Source information:
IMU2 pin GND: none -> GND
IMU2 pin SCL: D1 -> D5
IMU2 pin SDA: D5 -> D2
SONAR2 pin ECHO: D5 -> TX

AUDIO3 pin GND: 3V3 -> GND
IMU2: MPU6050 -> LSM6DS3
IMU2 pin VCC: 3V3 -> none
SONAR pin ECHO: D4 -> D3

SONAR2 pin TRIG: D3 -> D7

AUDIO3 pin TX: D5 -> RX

Action item: Starting with the line that has "IMU2 pin SDA: D5 -> D2", print each remaining line of the listing exactly.

Exercise result:
IMU2 pin SDA: D5 -> D2
SONAR2 pin ECHO: D5 -> TX

AUDIO3 pin GND: 3V3 -> GND
IMU2: MPU6050 -> LSM6DS3
IMU2 pin VCC: 3V3 -> none
SONAR pin ECHO: D4 -> D3

SONAR2 pin TRIG: D3 -> D7

AUDIO3 pin TX: D5 -> RX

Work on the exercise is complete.